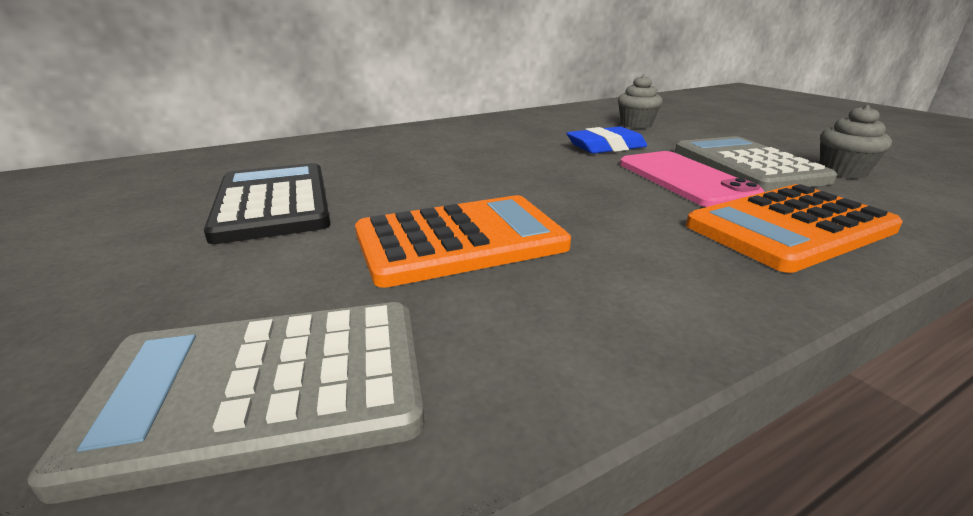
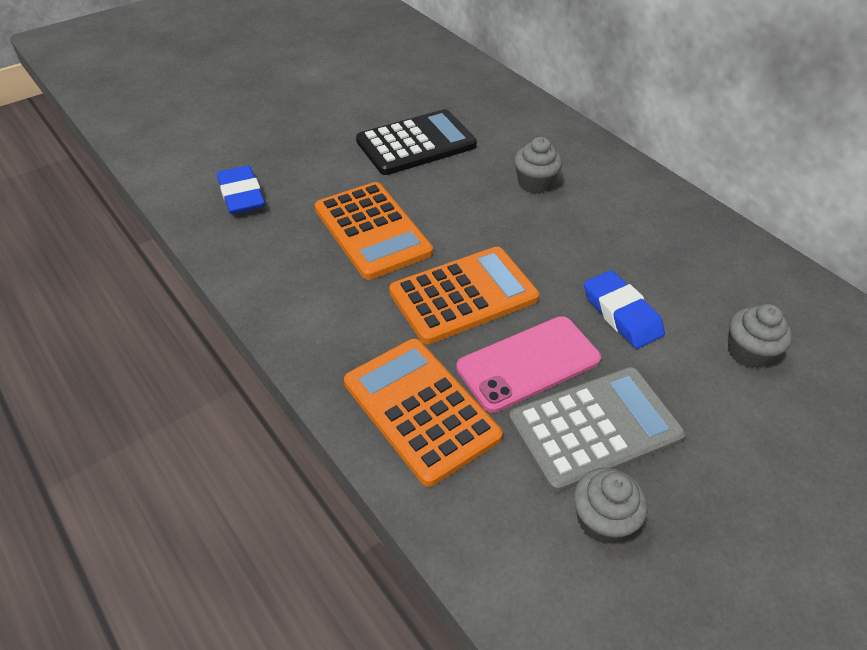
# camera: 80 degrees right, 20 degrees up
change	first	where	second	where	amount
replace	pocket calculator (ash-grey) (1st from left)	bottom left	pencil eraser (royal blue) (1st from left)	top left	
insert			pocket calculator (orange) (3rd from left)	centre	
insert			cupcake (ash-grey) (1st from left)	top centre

* * *

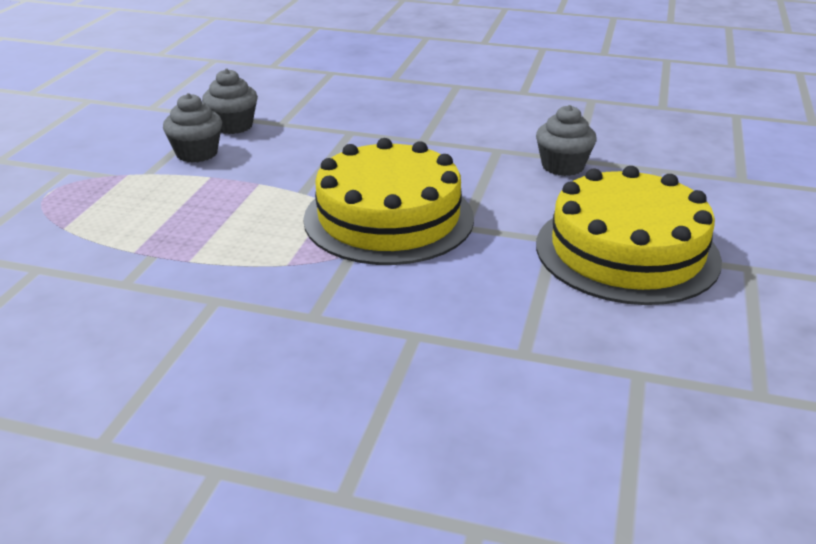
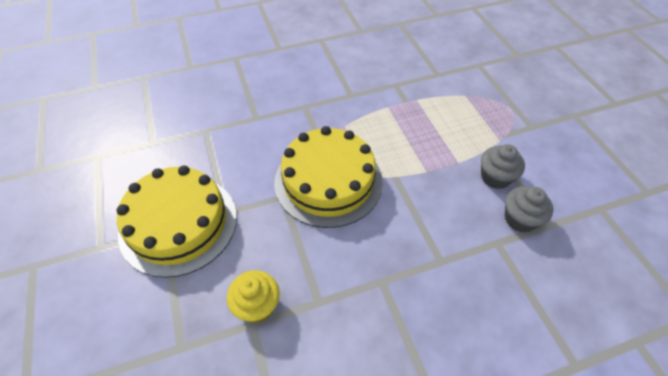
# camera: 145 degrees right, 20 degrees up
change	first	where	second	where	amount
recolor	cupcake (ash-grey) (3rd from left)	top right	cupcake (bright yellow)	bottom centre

DESCRIPTION OF THE TASK:
What you return must be the lines above that run from the line with "# camera: 145 degrees right, 20 degrees up" to the line with "(ash-grey) (3rd from", inclusive, each copied exactly.

YOUR RESPONSE:
# camera: 145 degrees right, 20 degrees up
change	first	where	second	where	amount
recolor	cupcake (ash-grey) (3rd from left)	top right	cupcake (bright yellow)	bottom centre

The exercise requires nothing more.